--- MATERIAL FOR THE TASK ---
==========
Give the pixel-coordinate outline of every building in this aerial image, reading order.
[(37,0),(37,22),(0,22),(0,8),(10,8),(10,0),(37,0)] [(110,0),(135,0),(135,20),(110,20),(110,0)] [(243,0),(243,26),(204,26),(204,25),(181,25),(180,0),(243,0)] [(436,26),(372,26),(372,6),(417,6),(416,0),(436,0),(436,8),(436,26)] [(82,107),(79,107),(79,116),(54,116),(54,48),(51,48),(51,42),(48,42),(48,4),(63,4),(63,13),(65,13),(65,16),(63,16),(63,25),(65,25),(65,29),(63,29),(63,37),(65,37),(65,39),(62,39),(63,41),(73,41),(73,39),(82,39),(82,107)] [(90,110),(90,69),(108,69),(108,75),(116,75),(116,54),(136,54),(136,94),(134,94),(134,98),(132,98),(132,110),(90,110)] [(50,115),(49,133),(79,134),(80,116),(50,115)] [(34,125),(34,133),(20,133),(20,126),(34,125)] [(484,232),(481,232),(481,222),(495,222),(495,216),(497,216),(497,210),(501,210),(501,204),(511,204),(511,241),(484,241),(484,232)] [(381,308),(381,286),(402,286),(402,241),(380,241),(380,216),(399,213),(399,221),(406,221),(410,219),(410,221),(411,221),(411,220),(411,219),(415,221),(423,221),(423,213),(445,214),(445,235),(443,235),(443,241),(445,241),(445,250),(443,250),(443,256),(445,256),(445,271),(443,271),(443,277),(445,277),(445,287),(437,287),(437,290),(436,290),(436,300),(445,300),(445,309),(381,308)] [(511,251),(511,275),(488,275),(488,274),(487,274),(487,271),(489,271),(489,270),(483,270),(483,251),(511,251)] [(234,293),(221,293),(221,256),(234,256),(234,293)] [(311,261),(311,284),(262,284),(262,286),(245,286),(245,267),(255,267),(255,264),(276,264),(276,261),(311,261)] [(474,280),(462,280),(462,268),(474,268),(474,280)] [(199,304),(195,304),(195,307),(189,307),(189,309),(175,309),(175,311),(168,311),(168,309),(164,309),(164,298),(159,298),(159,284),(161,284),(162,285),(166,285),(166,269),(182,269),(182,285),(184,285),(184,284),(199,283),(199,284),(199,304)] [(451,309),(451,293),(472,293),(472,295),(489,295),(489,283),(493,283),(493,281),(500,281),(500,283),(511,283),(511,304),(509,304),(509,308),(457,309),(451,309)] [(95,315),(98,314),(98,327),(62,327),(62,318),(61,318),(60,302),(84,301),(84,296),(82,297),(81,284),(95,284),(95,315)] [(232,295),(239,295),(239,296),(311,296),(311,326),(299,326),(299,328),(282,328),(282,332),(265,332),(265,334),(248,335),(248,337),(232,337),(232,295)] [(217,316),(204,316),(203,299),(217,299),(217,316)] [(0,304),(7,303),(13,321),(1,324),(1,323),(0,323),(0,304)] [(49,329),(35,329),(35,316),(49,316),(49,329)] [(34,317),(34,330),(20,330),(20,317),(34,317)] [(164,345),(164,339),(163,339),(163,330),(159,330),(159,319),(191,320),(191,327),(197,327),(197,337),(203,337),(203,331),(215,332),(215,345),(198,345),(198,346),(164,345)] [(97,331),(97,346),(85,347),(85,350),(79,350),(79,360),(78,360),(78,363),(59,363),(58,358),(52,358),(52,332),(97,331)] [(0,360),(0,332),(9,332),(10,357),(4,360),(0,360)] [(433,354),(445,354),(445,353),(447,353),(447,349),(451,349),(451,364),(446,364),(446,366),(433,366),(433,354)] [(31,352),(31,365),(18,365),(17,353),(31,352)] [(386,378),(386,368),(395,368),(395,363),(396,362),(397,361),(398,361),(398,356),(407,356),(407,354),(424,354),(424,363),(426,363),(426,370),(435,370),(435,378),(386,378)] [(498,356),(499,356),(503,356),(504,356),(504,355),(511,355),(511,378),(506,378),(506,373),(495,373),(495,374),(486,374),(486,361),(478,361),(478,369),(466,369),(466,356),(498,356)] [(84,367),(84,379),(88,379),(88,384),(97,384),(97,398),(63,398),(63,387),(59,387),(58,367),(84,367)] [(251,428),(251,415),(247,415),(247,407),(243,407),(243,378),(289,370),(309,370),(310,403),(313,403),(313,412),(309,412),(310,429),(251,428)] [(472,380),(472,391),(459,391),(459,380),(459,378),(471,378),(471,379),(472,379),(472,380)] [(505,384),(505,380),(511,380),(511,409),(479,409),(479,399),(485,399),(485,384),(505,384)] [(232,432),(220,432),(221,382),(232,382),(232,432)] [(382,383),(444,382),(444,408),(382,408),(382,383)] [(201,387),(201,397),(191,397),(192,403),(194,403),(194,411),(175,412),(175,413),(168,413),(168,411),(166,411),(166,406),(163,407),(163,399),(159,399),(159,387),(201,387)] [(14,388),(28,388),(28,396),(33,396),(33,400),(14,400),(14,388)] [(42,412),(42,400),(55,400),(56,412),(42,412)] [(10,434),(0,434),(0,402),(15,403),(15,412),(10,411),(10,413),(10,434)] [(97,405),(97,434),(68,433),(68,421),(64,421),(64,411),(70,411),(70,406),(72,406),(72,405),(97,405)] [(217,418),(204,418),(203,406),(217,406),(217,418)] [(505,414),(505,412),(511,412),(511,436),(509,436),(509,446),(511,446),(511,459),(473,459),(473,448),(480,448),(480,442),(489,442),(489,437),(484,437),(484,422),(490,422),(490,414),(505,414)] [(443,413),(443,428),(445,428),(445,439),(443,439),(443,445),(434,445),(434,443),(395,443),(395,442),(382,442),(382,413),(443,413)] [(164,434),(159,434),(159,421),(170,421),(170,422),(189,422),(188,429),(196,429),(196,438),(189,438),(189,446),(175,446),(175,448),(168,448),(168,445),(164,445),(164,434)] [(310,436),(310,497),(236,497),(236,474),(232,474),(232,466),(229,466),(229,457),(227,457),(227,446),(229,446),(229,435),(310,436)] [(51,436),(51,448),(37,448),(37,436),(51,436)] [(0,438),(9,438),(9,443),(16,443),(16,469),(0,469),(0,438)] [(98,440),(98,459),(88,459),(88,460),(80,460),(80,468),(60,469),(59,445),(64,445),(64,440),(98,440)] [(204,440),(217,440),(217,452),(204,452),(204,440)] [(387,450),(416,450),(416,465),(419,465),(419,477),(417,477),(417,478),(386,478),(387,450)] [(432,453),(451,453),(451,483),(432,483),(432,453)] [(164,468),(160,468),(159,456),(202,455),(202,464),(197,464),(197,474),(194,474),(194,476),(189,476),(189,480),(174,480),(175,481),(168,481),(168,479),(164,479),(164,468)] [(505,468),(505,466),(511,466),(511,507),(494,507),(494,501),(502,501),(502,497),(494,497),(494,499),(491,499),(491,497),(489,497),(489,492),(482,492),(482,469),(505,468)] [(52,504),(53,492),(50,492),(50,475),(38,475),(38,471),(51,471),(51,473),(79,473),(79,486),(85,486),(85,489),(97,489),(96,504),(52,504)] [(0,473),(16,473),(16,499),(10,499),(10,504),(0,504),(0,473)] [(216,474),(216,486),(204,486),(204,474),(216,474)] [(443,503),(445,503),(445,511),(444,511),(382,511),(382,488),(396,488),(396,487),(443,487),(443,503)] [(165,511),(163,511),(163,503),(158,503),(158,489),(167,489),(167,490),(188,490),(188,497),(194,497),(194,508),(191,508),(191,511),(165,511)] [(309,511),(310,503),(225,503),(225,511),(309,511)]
==========
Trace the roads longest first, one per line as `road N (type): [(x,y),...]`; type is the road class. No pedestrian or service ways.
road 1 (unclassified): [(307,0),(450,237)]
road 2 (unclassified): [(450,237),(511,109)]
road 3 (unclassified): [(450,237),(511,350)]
==========
--- WHAT YOU HAVE TO DO ---
Copy out the lines between the one containing "Trace the roads" and the one containing "road 3 (unclassified): [(450,237),(511,350)]", inclusive, reproducing each without any change.

--- IN RESPONSE ---
Trace the roads longest first, one per line as `road N (type): [(x,y),...]`; type is the road class. No pedestrian or service ways.
road 1 (unclassified): [(307,0),(450,237)]
road 2 (unclassified): [(450,237),(511,109)]
road 3 (unclassified): [(450,237),(511,350)]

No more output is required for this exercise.